Material to process
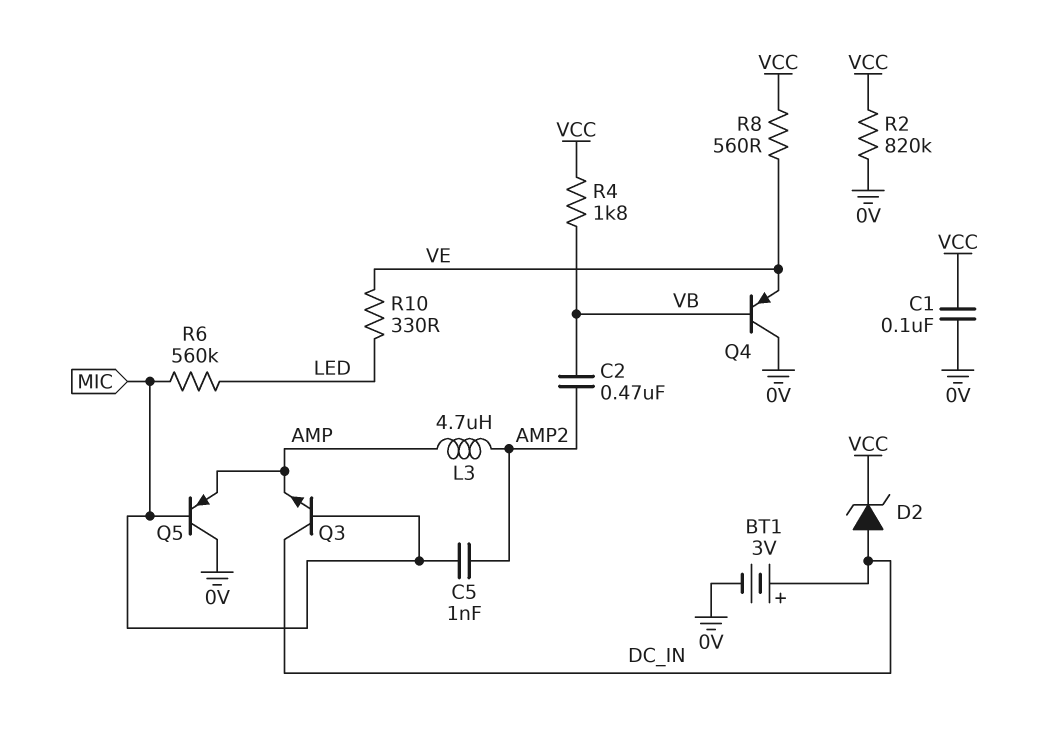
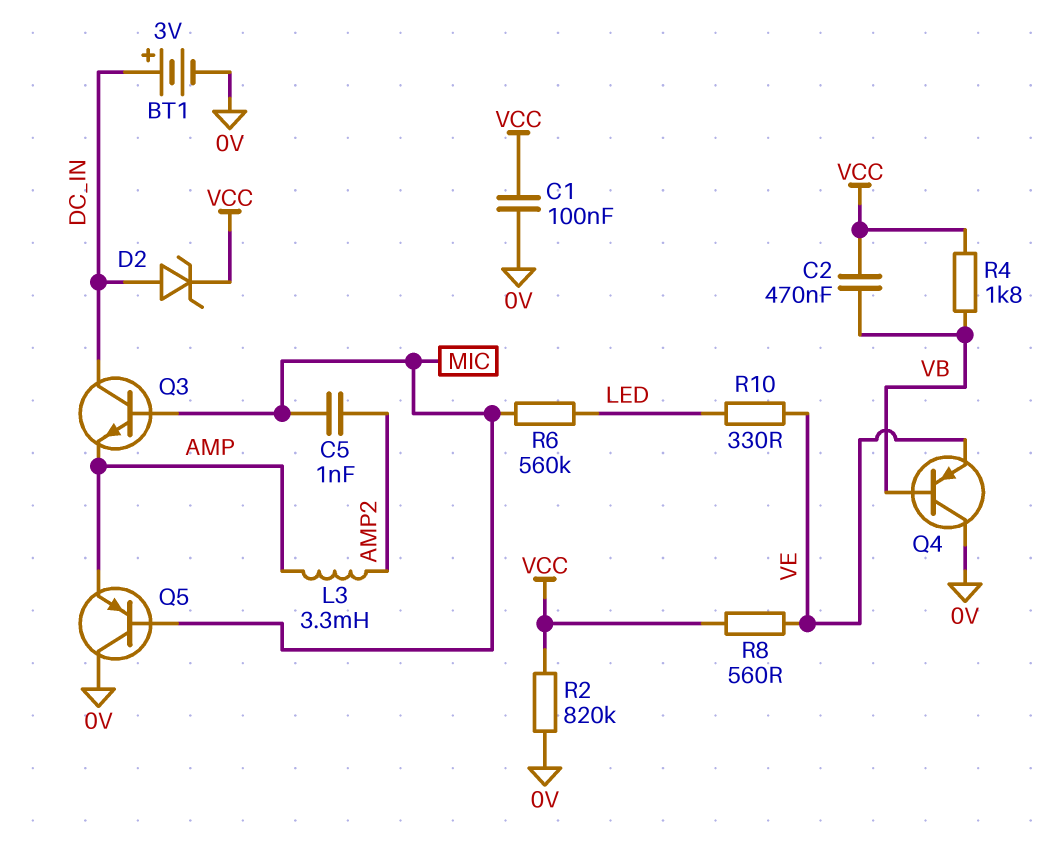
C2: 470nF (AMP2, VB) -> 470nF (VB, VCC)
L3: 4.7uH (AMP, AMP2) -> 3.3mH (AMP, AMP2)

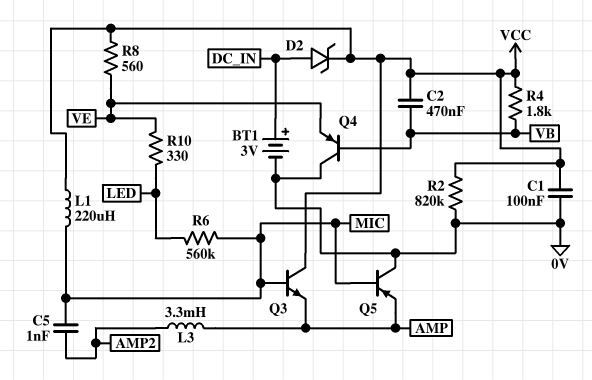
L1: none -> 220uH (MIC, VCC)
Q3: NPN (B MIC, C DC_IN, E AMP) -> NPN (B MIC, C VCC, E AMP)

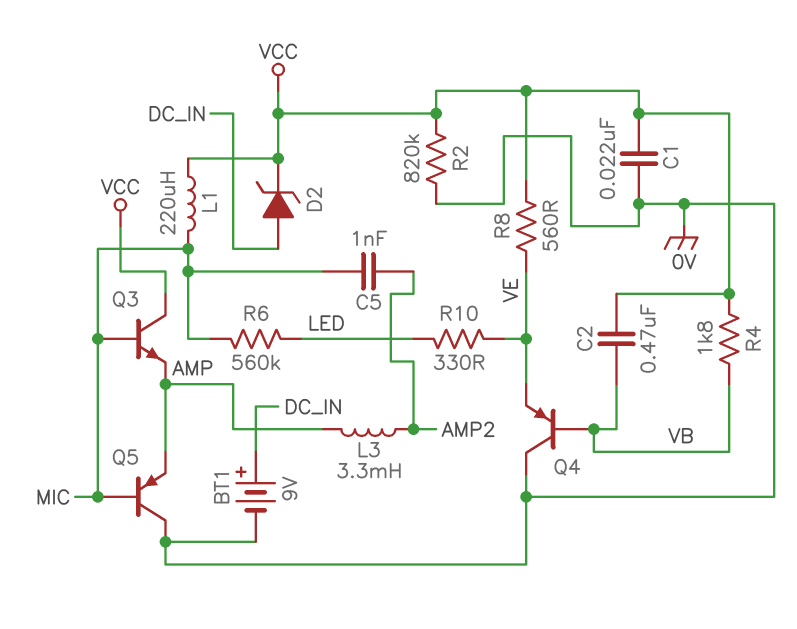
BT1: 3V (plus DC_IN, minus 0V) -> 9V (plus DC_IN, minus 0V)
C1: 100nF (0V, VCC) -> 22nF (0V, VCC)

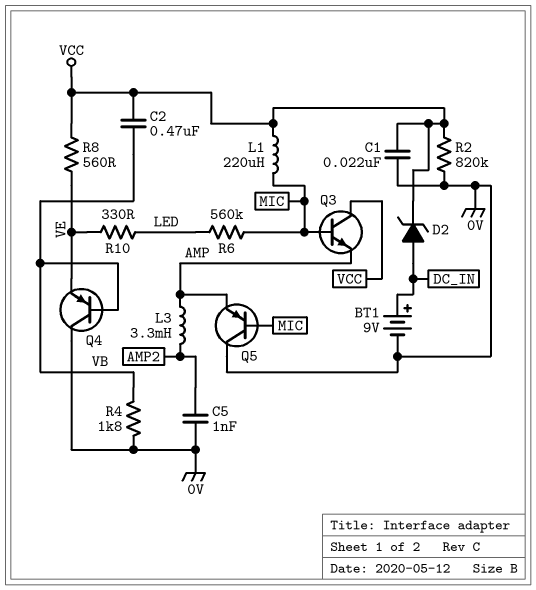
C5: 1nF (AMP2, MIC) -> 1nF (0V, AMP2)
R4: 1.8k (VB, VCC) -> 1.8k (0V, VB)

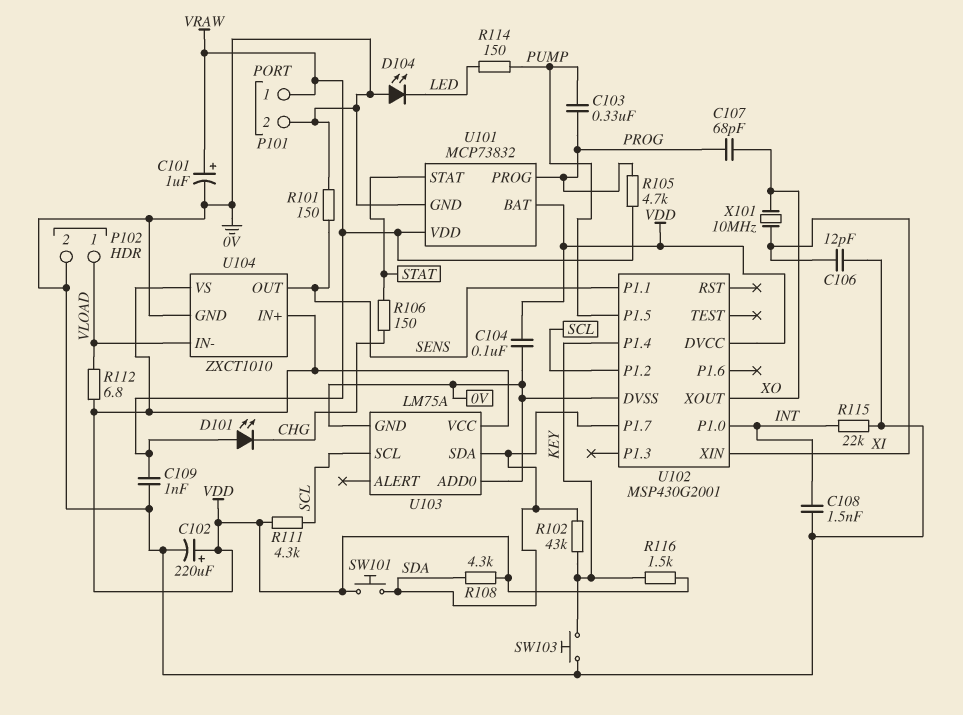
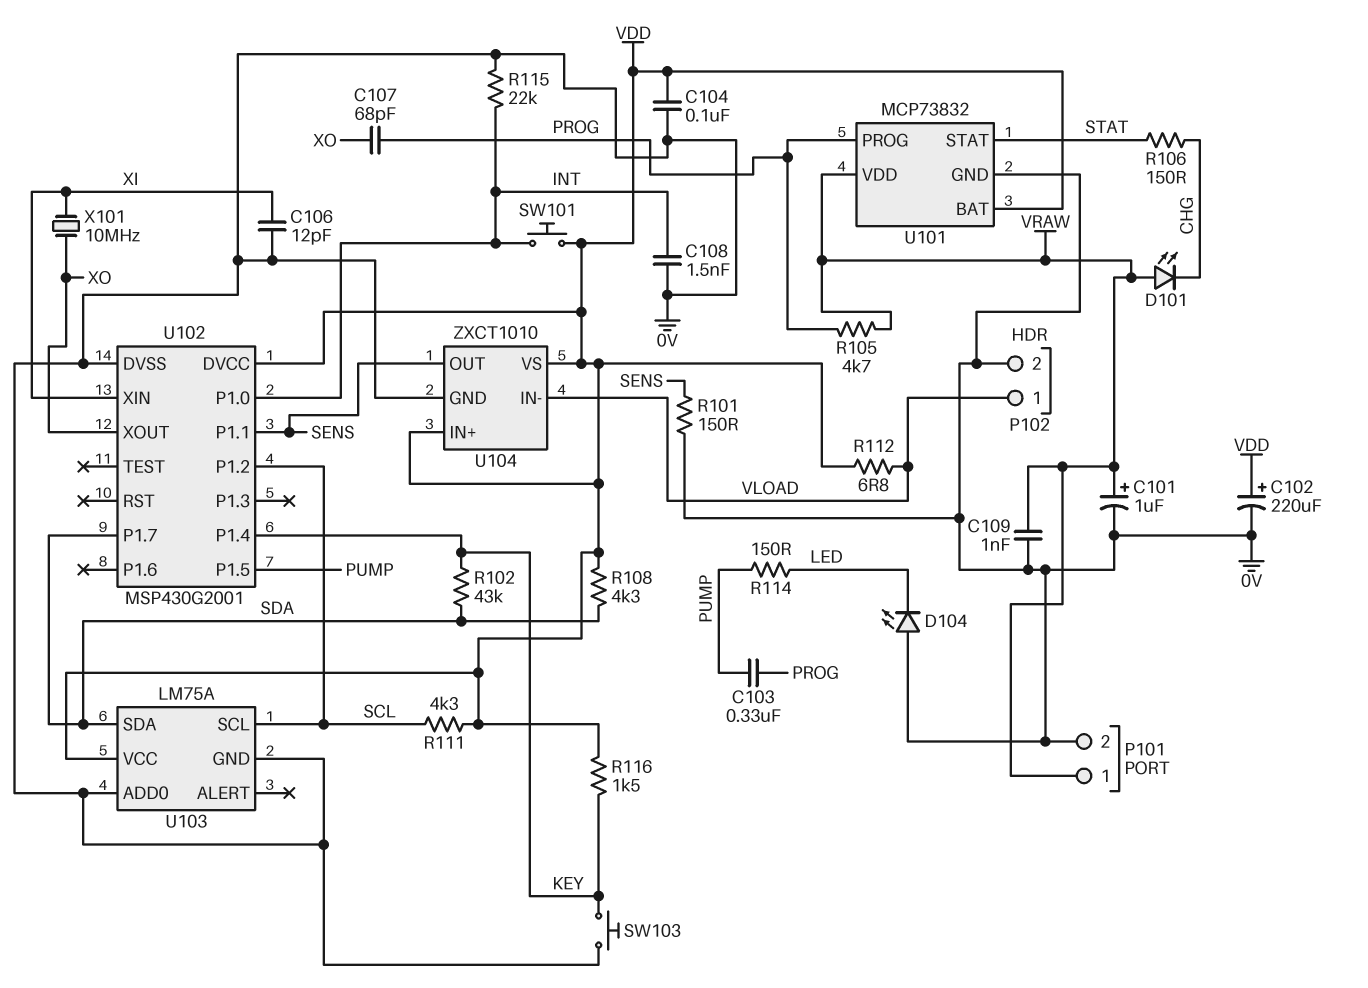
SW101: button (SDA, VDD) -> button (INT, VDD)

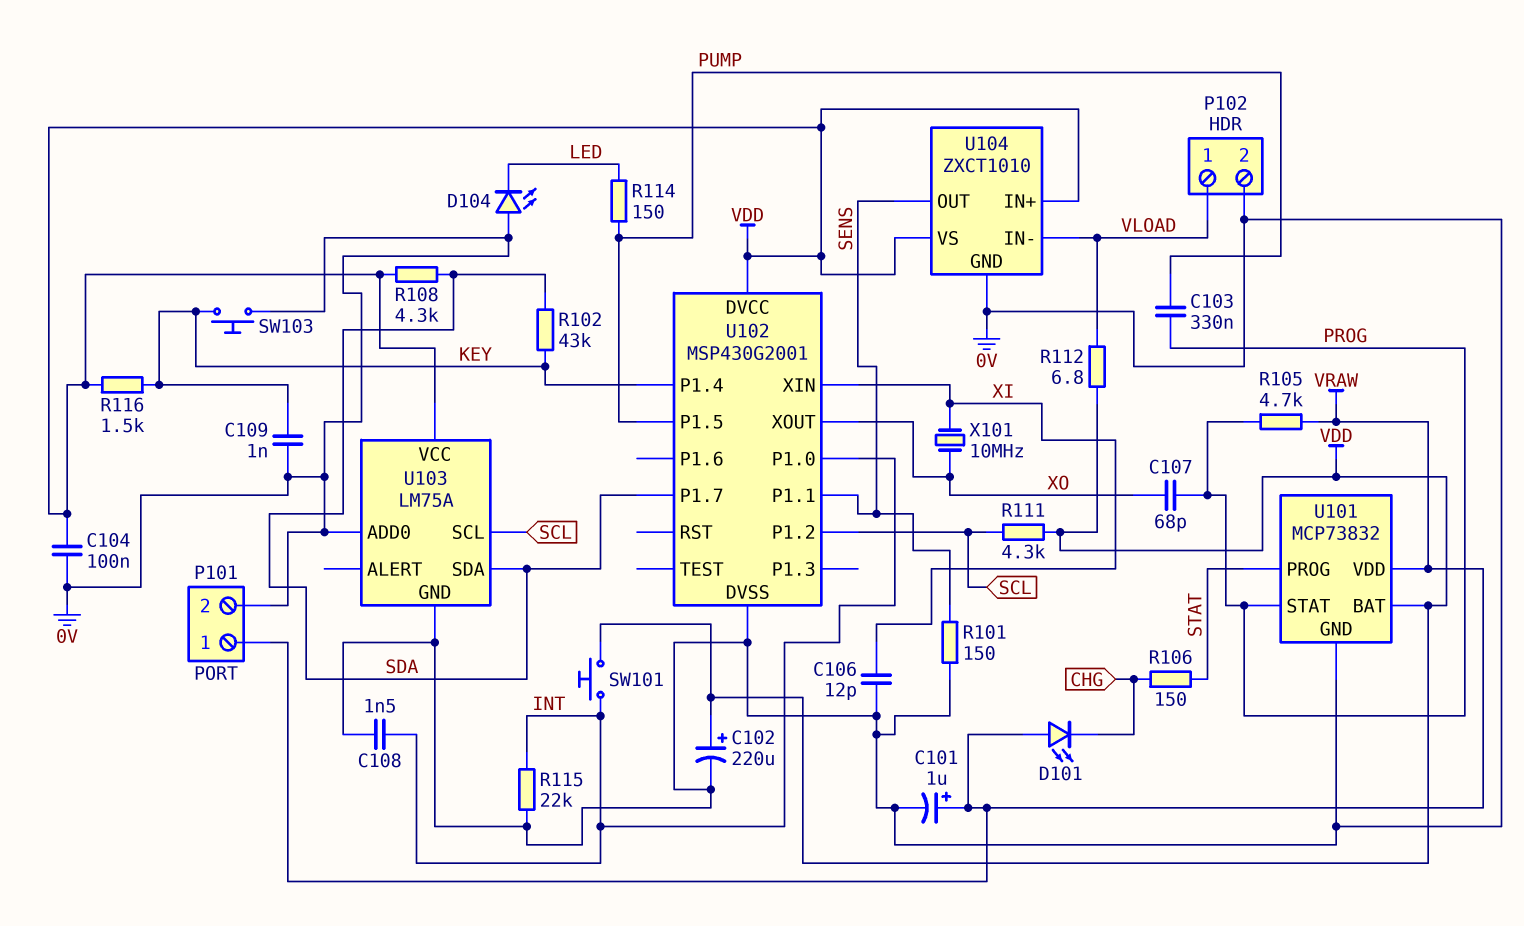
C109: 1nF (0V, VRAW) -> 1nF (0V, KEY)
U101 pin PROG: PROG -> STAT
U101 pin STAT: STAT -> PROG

Exercise instructions
Among the records above, find each line holding the string "PROG" and pull it out.

Result for this exercise
U101 pin PROG: PROG -> STAT
U101 pin STAT: STAT -> PROG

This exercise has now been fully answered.